* **What is being asked**: Copy out the records from the line with "complete [581, 1085]" up to and including the line with "center [230, 311].", keeping every line unchanged.

(Records excerpted from a collection)
········

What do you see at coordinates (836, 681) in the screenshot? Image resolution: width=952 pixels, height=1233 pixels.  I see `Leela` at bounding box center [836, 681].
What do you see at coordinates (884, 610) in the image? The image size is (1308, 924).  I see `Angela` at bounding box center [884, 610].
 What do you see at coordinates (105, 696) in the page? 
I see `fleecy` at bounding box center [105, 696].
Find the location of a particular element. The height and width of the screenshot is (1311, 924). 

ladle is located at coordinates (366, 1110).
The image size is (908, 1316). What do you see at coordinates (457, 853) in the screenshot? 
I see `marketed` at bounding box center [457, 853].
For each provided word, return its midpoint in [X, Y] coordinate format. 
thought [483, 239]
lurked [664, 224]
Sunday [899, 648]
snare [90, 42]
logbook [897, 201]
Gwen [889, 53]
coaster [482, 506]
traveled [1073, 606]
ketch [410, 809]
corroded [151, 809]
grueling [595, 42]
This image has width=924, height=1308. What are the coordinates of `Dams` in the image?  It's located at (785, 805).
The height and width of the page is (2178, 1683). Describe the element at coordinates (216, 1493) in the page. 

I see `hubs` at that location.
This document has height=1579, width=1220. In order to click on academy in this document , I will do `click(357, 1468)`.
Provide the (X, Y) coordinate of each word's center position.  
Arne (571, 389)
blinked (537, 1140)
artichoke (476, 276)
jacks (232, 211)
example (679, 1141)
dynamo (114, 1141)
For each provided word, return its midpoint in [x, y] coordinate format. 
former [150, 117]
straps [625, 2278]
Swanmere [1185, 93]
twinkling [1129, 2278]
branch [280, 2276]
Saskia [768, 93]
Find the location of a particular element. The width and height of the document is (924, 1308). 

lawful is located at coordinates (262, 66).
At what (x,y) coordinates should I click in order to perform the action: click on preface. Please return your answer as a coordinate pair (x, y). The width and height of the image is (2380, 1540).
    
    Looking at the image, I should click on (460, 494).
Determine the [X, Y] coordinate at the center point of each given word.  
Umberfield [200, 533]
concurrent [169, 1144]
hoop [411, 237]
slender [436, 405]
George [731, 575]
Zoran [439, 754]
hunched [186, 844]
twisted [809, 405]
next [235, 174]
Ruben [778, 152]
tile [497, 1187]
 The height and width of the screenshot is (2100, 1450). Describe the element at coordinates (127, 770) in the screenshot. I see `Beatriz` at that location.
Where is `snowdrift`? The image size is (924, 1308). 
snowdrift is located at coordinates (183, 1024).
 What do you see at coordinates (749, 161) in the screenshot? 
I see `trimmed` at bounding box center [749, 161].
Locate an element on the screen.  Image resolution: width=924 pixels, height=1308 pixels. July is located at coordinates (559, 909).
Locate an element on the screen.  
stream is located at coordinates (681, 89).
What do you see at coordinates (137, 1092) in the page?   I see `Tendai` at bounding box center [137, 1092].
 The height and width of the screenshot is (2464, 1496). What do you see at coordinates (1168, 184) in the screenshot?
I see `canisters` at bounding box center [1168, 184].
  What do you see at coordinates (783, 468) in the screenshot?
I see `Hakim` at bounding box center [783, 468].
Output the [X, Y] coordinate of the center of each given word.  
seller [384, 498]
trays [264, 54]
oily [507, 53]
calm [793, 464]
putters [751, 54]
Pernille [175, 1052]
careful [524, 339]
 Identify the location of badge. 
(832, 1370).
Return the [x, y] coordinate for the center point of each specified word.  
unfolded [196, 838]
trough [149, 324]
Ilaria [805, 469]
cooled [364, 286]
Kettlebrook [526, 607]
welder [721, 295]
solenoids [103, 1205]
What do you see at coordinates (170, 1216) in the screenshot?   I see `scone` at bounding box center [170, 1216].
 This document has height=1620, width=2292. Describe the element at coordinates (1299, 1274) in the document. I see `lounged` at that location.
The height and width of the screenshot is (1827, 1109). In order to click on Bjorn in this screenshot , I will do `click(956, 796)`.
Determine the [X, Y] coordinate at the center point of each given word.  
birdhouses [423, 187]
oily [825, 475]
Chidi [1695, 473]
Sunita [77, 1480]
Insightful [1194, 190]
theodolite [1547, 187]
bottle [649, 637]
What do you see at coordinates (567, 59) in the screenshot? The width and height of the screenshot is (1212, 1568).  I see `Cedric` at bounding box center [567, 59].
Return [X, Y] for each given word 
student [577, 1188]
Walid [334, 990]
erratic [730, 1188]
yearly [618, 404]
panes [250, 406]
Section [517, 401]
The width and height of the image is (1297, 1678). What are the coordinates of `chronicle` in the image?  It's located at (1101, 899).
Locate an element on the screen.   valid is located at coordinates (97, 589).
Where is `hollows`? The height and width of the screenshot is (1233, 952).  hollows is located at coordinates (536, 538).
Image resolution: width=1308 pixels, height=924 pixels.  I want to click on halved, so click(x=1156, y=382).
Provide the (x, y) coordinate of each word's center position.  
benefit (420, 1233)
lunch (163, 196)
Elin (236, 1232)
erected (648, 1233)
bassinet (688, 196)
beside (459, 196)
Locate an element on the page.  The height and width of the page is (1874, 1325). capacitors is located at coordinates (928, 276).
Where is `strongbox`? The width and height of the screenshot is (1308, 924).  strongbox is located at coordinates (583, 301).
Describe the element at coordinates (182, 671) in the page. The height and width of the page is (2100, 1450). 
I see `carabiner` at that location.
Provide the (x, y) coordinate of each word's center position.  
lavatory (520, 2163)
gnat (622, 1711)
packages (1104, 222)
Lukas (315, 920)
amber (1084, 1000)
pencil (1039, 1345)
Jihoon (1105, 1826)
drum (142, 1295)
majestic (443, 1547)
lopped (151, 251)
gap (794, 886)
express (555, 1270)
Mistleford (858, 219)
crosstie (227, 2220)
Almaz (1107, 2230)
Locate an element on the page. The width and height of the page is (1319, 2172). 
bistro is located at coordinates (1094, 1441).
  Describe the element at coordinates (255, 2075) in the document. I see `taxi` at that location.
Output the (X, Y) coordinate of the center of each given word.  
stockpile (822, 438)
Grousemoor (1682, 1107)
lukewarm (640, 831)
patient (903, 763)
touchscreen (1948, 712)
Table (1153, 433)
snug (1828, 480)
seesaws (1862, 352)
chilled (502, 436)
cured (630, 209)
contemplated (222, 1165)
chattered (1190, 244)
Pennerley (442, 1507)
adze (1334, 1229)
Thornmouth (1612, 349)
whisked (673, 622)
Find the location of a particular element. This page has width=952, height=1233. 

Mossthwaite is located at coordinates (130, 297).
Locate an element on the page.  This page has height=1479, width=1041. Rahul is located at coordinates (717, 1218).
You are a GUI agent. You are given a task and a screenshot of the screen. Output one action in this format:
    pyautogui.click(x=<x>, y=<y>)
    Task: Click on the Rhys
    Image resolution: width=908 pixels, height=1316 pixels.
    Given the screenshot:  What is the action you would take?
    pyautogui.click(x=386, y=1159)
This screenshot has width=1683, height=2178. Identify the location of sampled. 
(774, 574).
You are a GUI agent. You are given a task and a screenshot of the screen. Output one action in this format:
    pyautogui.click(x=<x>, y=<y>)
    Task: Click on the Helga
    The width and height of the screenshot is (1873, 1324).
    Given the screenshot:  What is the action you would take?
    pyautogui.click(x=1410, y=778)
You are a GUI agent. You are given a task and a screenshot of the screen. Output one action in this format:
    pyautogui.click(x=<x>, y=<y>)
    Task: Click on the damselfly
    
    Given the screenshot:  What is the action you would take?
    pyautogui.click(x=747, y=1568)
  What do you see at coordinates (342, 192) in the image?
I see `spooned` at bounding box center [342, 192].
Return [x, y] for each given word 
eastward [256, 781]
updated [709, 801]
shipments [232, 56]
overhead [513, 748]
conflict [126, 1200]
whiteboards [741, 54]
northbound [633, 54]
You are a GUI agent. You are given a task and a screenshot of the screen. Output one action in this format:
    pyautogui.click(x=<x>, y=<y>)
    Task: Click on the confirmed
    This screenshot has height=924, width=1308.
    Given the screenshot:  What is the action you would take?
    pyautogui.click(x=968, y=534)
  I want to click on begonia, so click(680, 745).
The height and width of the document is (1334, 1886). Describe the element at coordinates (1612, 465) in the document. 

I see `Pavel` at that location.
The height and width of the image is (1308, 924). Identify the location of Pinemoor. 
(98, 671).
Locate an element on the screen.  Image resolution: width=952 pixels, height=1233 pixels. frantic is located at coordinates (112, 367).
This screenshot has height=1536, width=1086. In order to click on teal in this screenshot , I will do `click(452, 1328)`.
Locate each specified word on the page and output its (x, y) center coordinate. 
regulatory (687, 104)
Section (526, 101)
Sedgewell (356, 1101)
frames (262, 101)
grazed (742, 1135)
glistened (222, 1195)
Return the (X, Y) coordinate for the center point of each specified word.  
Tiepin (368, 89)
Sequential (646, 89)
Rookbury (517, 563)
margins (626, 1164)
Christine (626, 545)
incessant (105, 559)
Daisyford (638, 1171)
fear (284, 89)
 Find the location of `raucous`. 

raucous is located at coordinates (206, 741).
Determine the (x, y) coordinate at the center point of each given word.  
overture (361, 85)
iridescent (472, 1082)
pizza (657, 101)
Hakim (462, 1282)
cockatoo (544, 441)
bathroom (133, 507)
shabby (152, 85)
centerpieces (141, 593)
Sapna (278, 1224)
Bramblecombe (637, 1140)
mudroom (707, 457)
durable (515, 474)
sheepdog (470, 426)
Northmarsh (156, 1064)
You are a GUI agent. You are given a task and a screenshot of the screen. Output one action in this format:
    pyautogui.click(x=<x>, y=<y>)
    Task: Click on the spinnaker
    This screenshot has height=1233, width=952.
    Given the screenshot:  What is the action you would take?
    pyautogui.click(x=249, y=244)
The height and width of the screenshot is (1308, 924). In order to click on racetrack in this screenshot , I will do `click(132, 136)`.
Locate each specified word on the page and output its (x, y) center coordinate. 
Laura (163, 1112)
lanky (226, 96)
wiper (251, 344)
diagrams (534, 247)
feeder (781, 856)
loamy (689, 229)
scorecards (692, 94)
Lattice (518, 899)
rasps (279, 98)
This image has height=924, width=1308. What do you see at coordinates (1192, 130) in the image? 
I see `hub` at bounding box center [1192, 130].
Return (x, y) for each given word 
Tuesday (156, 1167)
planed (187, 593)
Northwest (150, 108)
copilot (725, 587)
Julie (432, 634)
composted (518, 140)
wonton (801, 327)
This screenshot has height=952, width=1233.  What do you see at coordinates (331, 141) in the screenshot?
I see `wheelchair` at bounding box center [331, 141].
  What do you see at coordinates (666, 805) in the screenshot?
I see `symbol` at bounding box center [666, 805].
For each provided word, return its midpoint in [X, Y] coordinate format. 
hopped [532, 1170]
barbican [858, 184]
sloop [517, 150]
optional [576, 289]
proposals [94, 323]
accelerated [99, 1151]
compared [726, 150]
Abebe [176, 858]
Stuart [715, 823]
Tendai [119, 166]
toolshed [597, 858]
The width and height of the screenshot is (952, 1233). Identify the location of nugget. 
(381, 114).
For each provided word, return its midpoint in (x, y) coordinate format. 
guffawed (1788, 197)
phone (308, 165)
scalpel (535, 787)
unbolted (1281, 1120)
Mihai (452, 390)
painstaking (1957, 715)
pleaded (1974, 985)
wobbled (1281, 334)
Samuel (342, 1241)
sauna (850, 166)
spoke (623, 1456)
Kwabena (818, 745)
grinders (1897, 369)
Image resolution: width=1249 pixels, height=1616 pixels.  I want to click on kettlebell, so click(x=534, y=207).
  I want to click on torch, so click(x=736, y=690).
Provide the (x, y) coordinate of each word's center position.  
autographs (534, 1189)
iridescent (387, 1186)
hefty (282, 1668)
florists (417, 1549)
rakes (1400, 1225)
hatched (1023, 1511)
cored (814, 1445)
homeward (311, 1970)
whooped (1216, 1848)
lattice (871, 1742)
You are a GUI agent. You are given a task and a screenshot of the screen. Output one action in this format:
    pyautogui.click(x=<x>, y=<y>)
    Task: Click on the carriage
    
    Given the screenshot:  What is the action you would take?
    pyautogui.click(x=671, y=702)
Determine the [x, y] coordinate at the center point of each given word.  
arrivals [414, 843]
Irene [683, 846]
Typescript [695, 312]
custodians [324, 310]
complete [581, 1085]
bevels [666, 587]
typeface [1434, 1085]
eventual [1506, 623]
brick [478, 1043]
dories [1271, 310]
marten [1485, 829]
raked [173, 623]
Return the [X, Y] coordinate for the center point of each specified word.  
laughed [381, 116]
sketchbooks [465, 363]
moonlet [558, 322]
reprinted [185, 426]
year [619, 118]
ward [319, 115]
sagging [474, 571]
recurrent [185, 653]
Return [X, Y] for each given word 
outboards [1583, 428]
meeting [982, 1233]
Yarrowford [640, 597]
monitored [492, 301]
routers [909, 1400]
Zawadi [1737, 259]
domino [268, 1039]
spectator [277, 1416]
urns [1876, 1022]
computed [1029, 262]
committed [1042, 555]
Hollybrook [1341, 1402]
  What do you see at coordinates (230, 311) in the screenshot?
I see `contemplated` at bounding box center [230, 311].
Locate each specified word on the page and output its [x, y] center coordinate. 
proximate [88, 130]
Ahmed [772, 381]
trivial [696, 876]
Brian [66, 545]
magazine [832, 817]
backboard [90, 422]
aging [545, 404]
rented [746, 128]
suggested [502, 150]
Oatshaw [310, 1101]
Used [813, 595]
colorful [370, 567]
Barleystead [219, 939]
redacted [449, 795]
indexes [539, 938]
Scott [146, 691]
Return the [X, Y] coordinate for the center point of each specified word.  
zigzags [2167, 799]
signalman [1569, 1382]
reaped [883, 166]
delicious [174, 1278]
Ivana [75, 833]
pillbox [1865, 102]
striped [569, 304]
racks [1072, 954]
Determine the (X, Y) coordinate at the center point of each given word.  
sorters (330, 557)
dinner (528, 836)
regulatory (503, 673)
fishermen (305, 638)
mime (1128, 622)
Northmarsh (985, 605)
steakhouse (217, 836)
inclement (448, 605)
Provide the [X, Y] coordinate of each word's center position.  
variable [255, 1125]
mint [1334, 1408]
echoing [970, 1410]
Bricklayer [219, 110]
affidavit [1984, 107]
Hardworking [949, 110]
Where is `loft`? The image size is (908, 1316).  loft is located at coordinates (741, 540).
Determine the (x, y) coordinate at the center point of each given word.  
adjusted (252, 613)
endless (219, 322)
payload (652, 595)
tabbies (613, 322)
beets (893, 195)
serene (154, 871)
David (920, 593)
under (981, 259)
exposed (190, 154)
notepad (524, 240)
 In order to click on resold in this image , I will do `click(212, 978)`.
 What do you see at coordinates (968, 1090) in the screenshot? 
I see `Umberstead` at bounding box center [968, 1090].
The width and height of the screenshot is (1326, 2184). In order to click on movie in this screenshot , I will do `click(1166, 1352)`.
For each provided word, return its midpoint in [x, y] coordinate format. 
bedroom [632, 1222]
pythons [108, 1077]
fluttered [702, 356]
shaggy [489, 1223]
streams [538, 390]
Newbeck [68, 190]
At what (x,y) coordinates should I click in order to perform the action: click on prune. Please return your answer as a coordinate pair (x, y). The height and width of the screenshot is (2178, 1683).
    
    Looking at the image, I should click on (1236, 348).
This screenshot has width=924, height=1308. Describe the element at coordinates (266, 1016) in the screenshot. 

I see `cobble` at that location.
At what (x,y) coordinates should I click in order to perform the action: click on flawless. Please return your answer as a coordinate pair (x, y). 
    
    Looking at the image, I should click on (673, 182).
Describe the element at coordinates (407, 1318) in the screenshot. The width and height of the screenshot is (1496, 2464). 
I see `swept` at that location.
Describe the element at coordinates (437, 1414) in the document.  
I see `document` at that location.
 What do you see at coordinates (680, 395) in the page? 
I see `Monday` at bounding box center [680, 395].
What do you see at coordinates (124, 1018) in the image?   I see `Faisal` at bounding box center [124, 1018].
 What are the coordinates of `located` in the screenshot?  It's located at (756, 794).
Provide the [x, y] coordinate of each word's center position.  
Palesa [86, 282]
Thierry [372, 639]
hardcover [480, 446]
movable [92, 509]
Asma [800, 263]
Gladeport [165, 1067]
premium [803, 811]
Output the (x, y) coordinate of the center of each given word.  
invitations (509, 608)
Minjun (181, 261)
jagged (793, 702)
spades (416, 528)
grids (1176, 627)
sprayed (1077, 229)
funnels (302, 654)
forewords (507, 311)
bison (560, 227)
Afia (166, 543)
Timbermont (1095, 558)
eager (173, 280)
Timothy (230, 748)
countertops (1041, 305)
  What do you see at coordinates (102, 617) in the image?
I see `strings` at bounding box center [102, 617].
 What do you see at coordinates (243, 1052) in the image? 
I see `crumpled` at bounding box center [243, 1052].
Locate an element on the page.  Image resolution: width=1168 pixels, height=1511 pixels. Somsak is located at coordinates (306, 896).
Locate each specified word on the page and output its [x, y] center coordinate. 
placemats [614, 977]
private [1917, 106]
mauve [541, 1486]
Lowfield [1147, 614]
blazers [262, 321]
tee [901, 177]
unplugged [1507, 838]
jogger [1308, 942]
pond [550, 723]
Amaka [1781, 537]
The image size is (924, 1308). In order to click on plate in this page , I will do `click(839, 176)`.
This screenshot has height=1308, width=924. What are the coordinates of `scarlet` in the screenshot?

········

* **Solution**:
complete [581, 1085]
bevels [666, 587]
typeface [1434, 1085]
eventual [1506, 623]
brick [478, 1043]
dories [1271, 310]
marten [1485, 829]
raked [173, 623]
Return the [X, Y] coordinate for the center point of each specified word.  
laughed [381, 116]
sketchbooks [465, 363]
moonlet [558, 322]
reprinted [185, 426]
year [619, 118]
ward [319, 115]
sagging [474, 571]
recurrent [185, 653]
Return [X, Y] for each given word 
outboards [1583, 428]
meeting [982, 1233]
Yarrowford [640, 597]
monitored [492, 301]
routers [909, 1400]
Zawadi [1737, 259]
domino [268, 1039]
spectator [277, 1416]
urns [1876, 1022]
computed [1029, 262]
committed [1042, 555]
Hollybrook [1341, 1402]
  What do you see at coordinates (230, 311) in the screenshot?
I see `contemplated` at bounding box center [230, 311].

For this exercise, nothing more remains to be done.